▸ **Extracted entries**

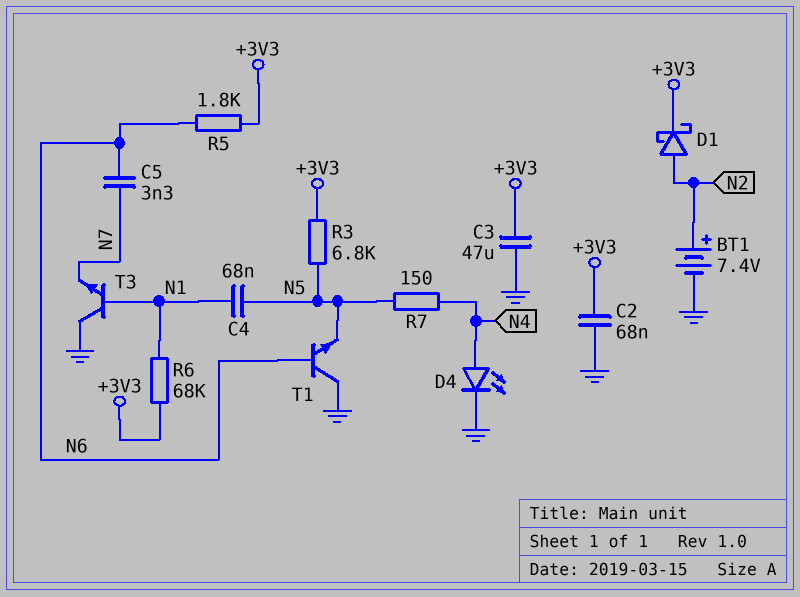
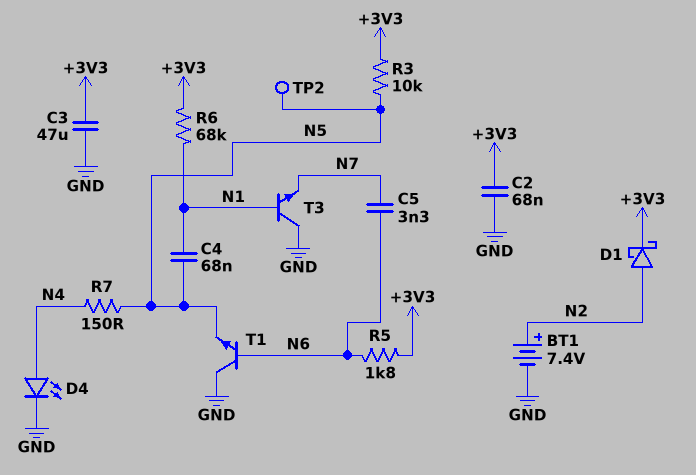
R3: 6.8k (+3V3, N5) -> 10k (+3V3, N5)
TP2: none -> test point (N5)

...

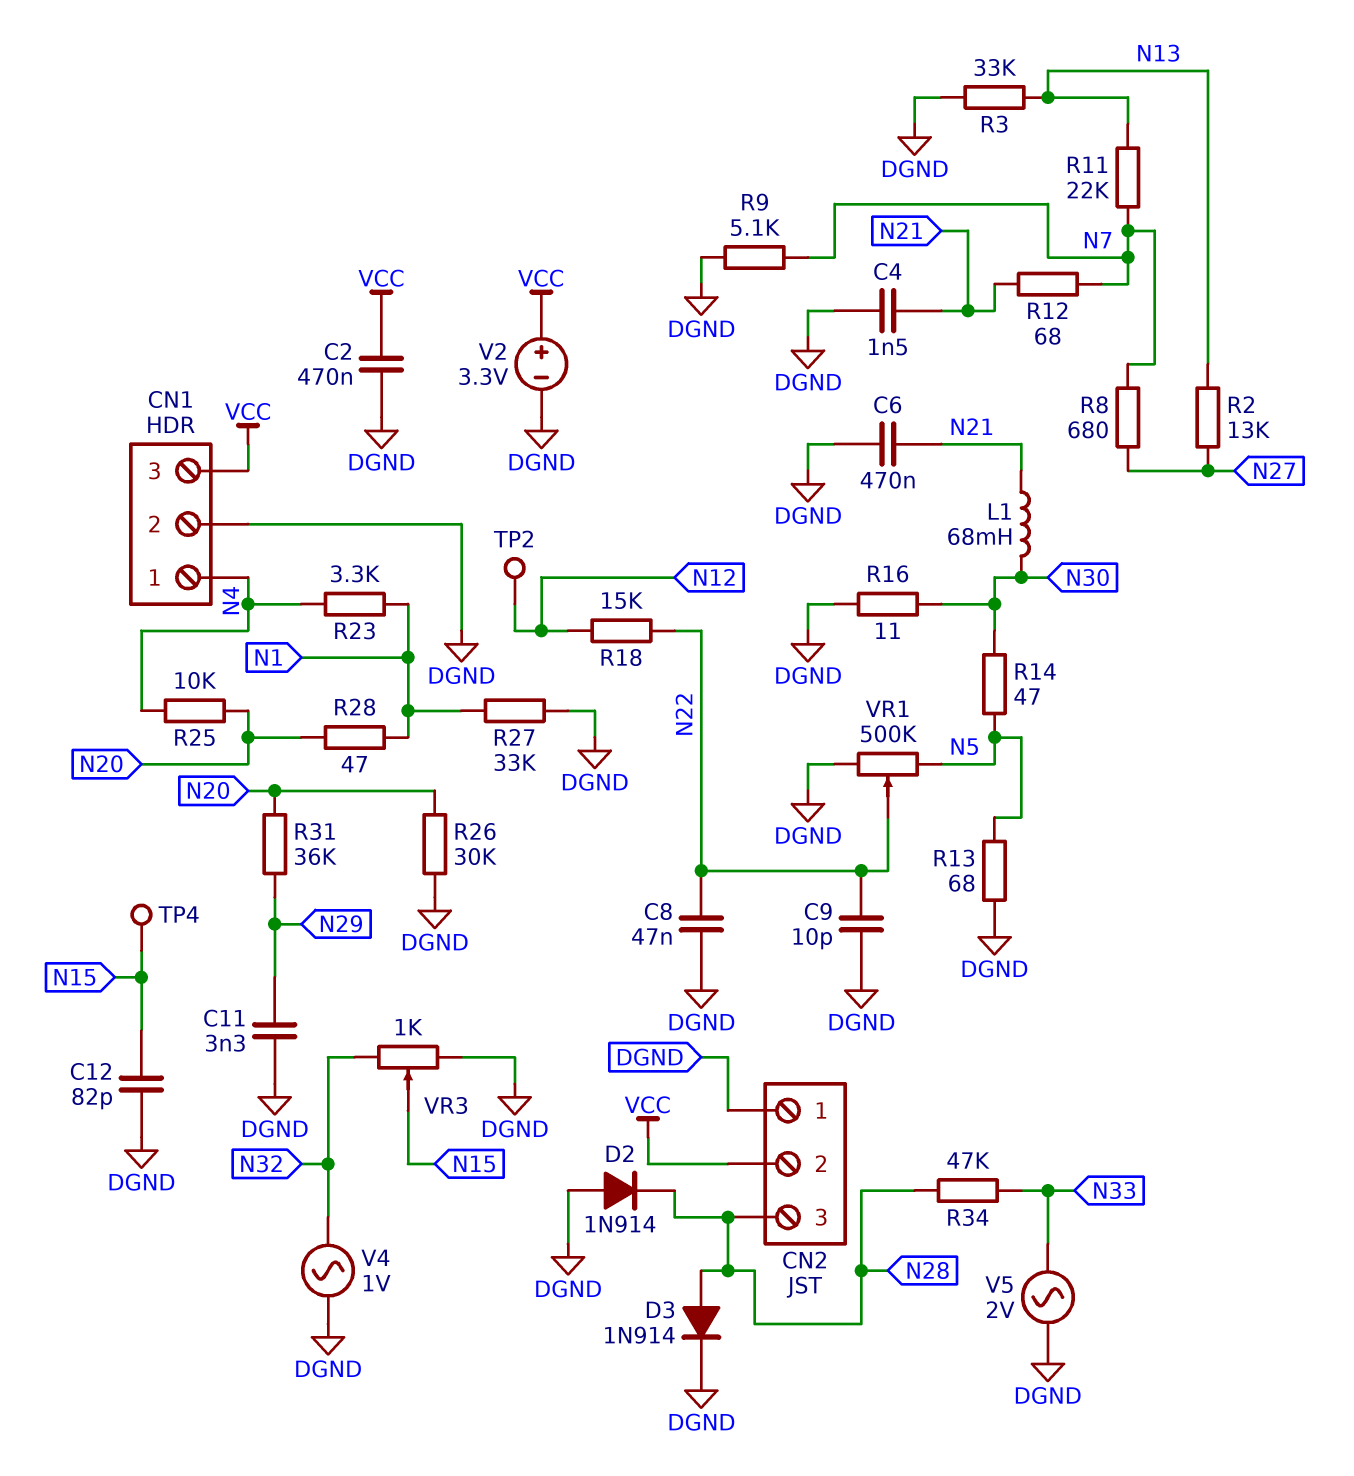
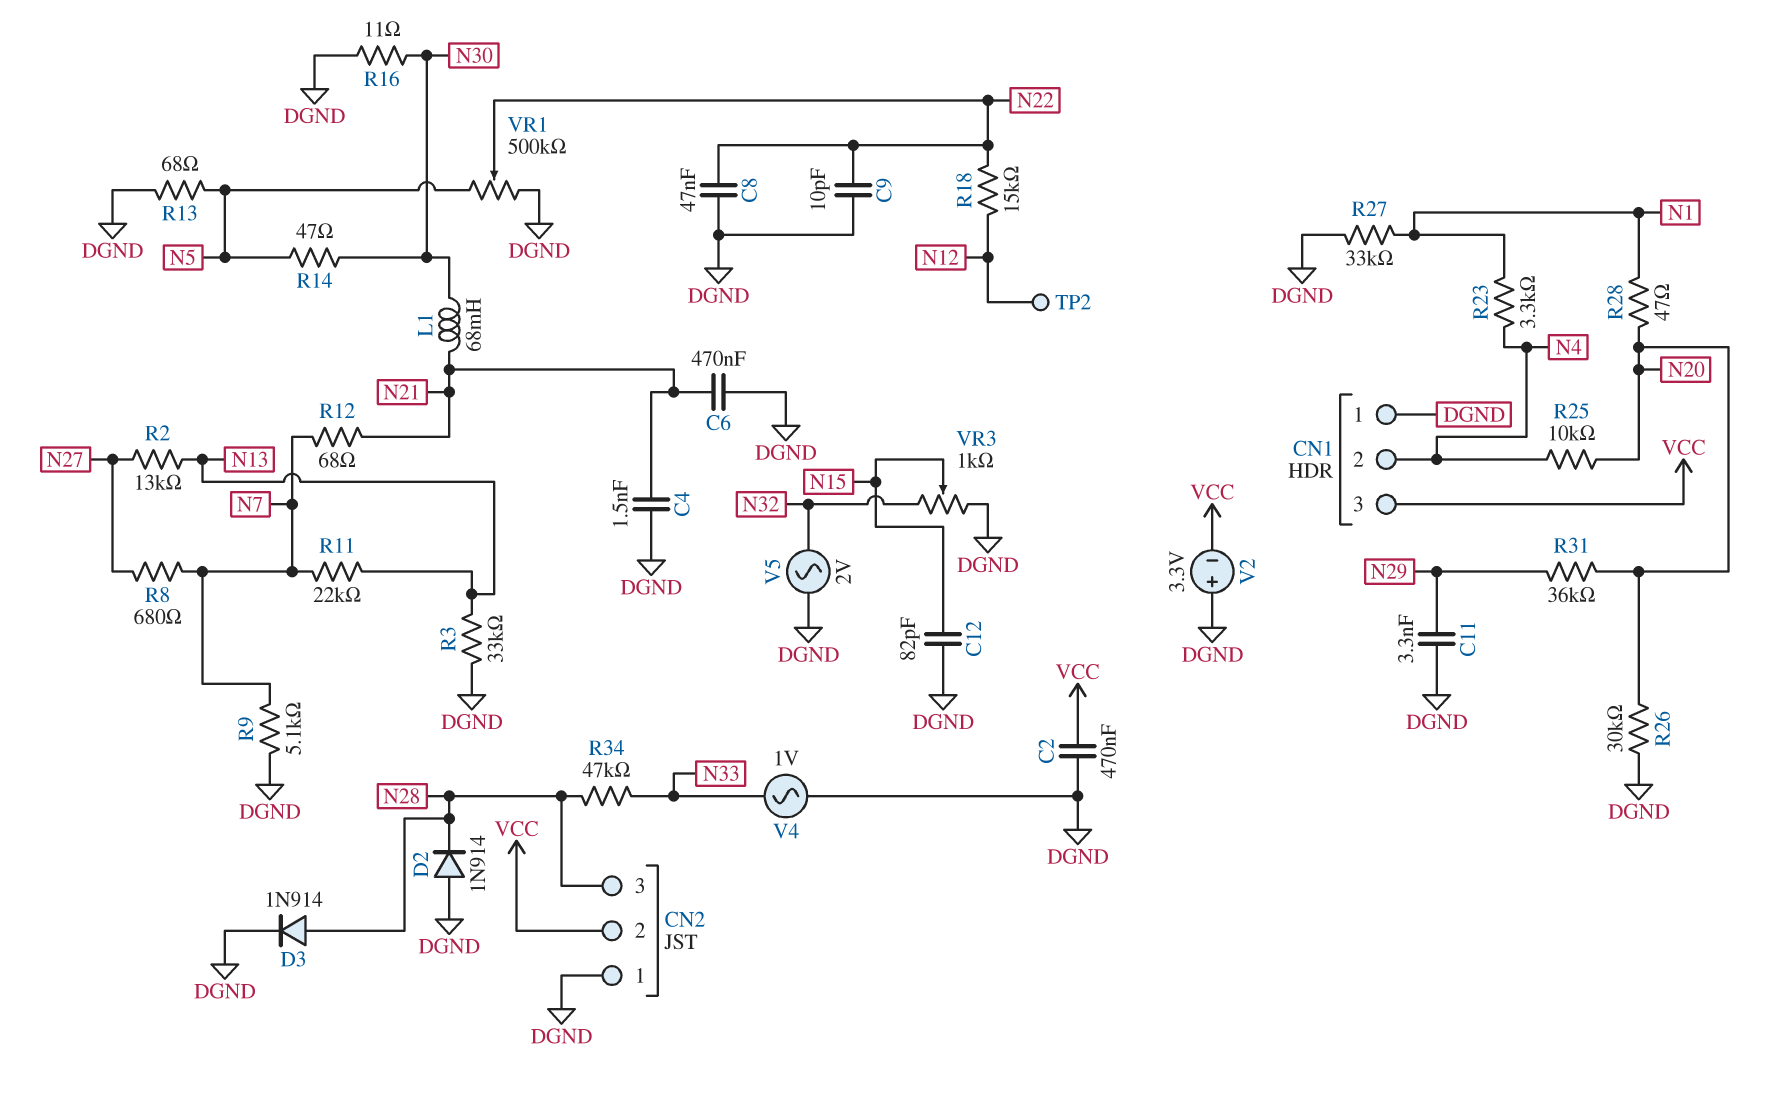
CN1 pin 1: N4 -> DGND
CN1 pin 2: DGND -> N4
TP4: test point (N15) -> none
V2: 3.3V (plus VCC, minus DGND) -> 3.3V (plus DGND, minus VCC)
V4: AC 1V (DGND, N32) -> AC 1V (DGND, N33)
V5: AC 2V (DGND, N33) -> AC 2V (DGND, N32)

▸ **About this task**
Filter this listing and copy only the lines holding the word "test".

▸ **Answer space**
TP2: none -> test point (N5)
TP4: test point (N15) -> none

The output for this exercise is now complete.